• What is expected
Taking the line with "none -> red 1x2 plate [387,149,448,206]" as the start, reproduce every line until the records end, exactly and with nothing added.

(Data records)
..........

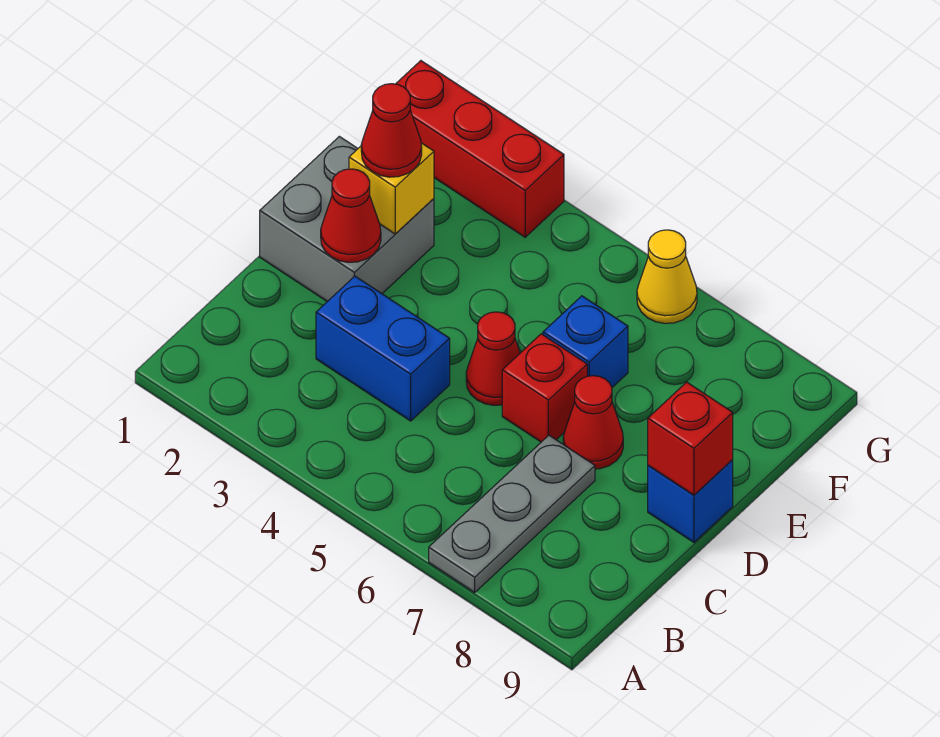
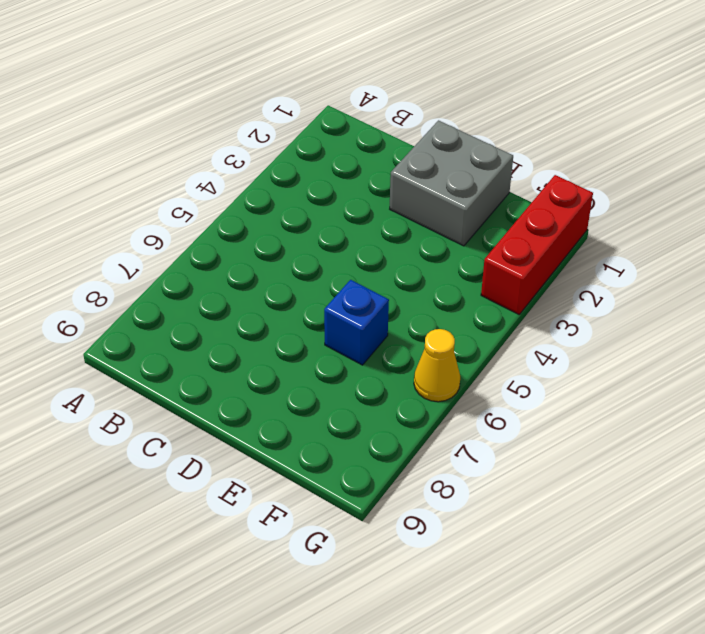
none -> grey 1x3 plate [429,435,595,592]
none -> blue 1x2 brick [316,276,450,421]
none -> red 1x1 cone [466,312,520,405]

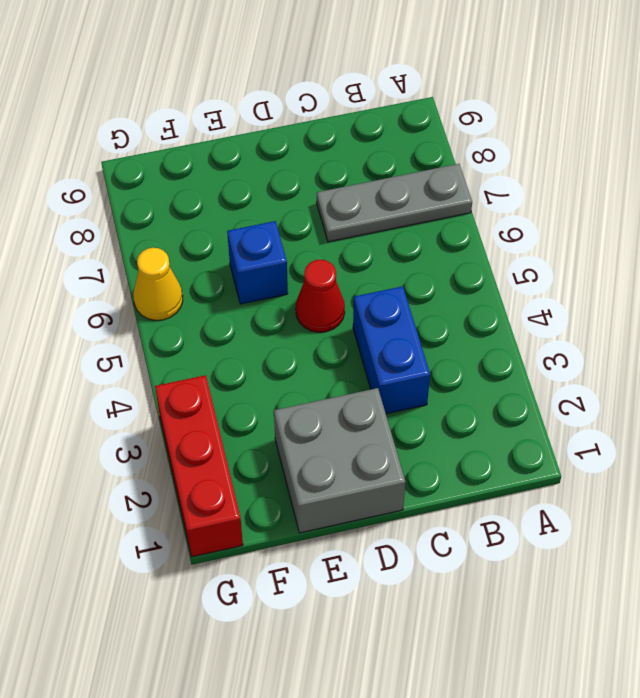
none -> red 1x1 brick [502,334,587,442]
none -> red 1x1 cone [563,376,623,469]
none -> blue 1x1 brick [648,460,733,542]

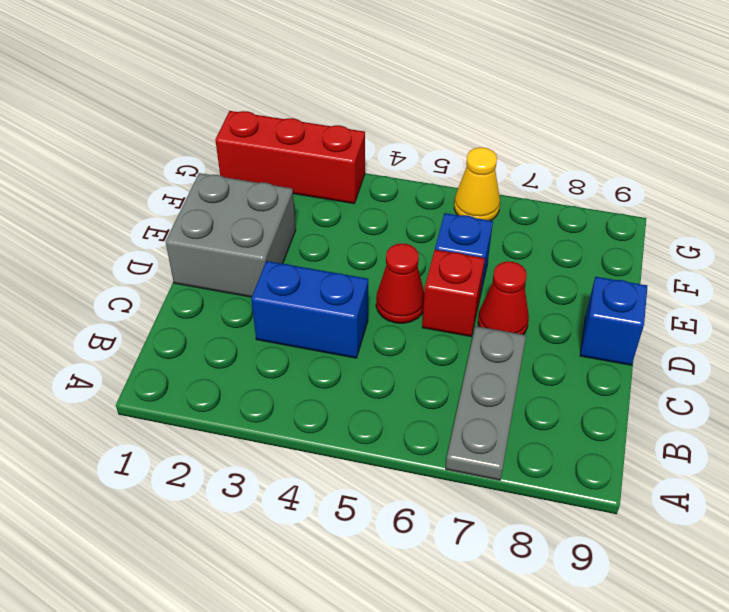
none -> red 1x1 cone [321,169,381,262]
none -> red 1x1 brick [648,382,733,495]
none -> yellow 1x1 brick [349,143,434,234]

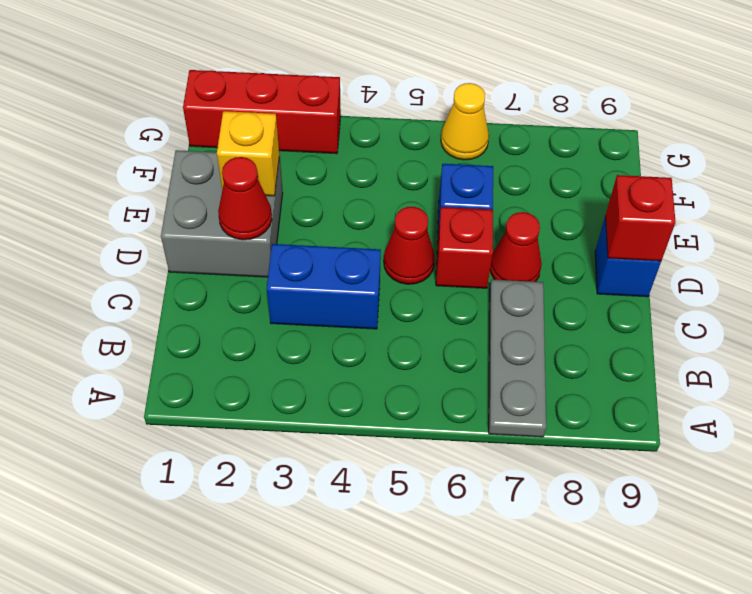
none -> red 1x1 cone [361,84,422,177]

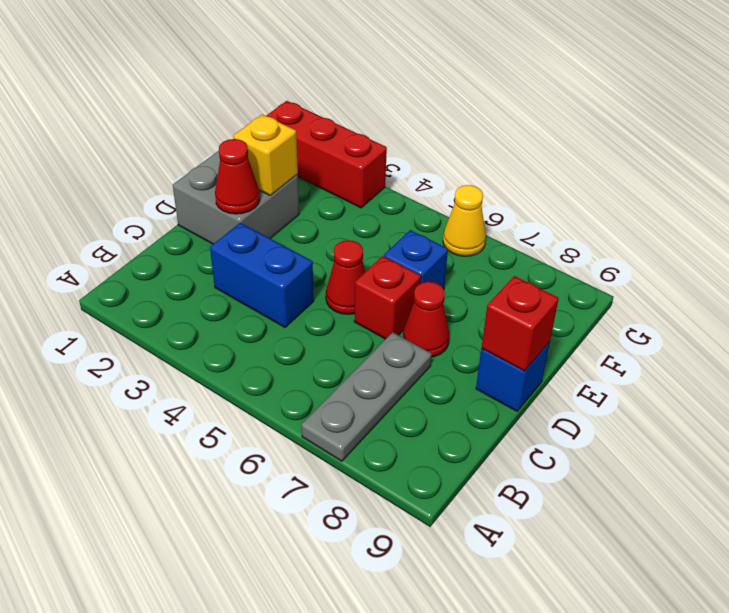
none -> red 1x1 cone [361,84,422,177]

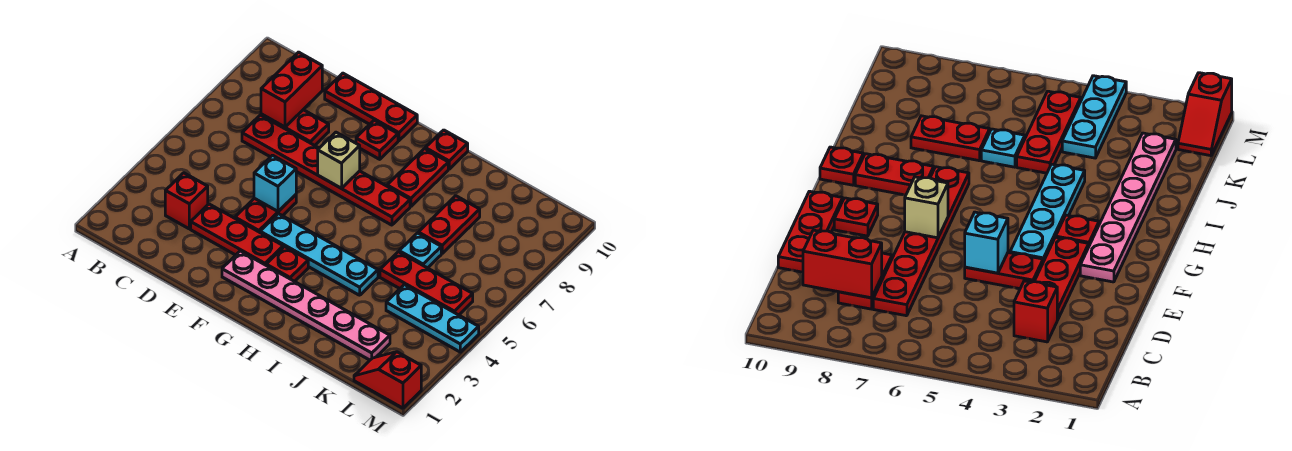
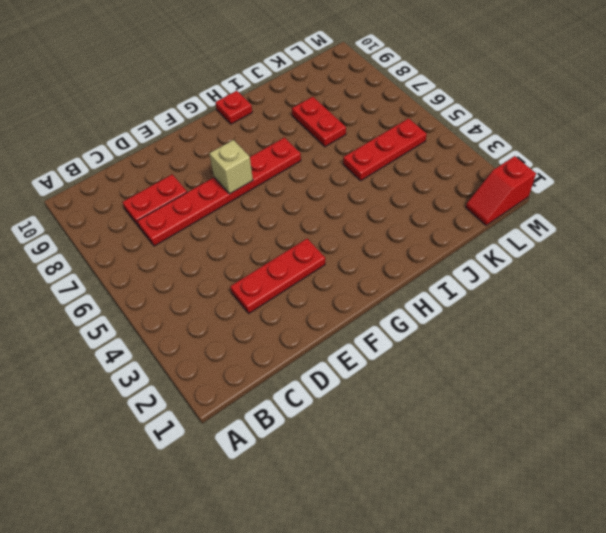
none -> red 1x1 brick [165,173,208,229]
none -> red 1x3 plate [325,73,417,141]
none -> red 1x2 plate [235,195,296,232]

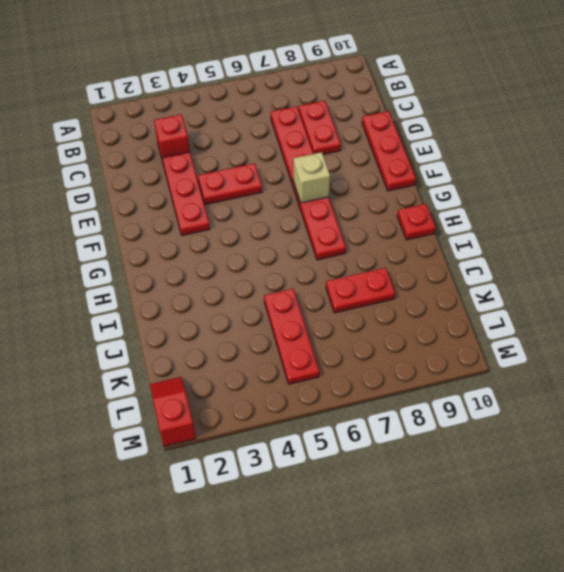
none -> pink 1x6 plate [222,251,390,360]
none -> cyan 1x4 plate [260,214,378,295]
none -> red 1x1 plate [356,120,398,159]

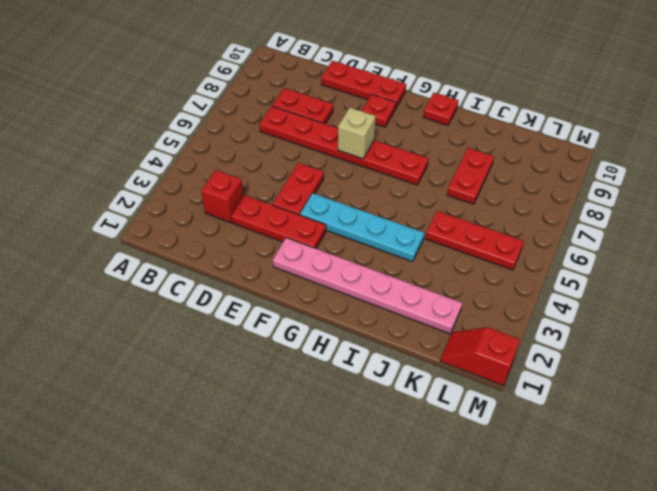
none -> red 1x1 plate [266,247,308,281]
none -> red 1x2 plate [387,149,448,206]
none -> cyan 1x1 plate [399,233,441,268]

..........

• Exercise result
none -> red 1x2 plate [387,149,448,206]
none -> cyan 1x1 plate [399,233,441,268]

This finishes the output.